Problem statement: Return all of the entries exactly, but do not include the pictures.

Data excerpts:
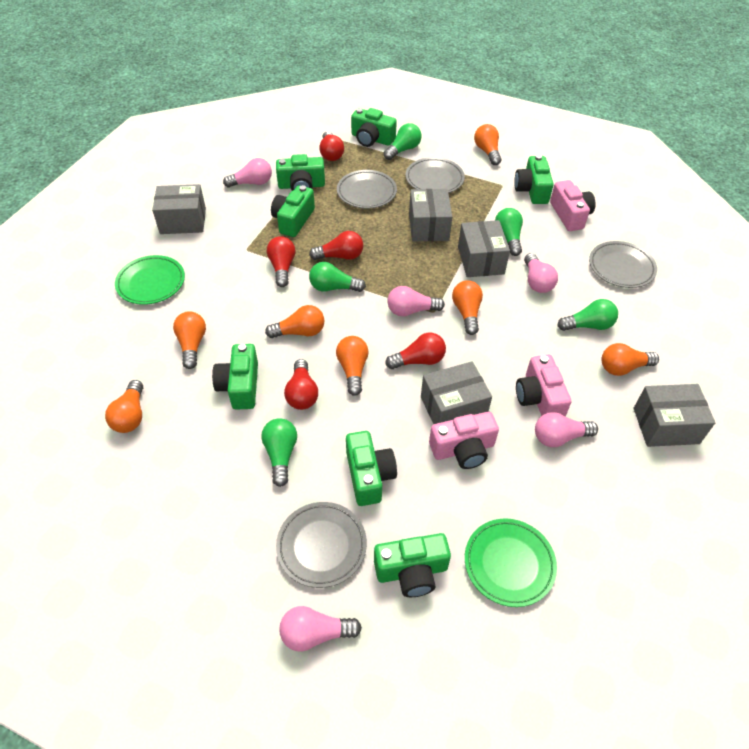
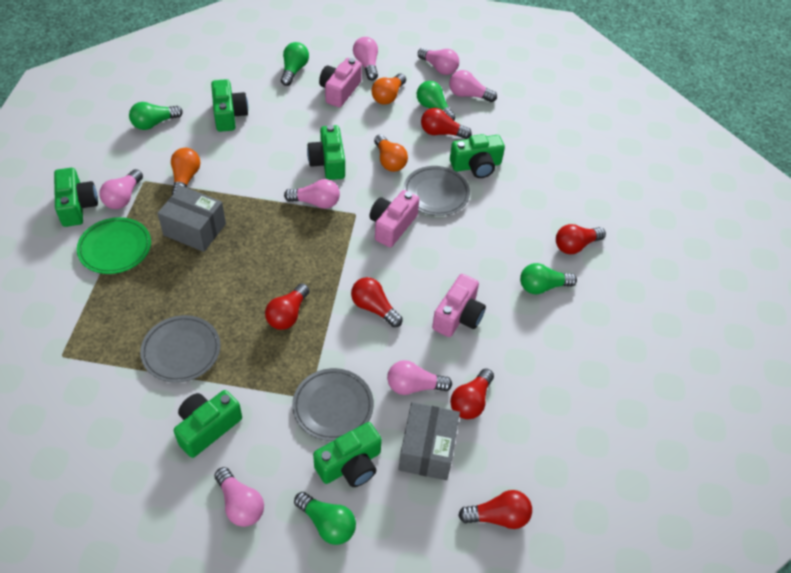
green camera: 7 -> 6
green plate: 2 -> 1
grey box: 5 -> 2
grey plate: 4 -> 3
orange light bulb: 7 -> 3
pink light bulb: 5 -> 7
red light bulb: 5 -> 6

Written answer:
green camera: 7 -> 6
green plate: 2 -> 1
grey box: 5 -> 2
grey plate: 4 -> 3
orange light bulb: 7 -> 3
pink light bulb: 5 -> 7
red light bulb: 5 -> 6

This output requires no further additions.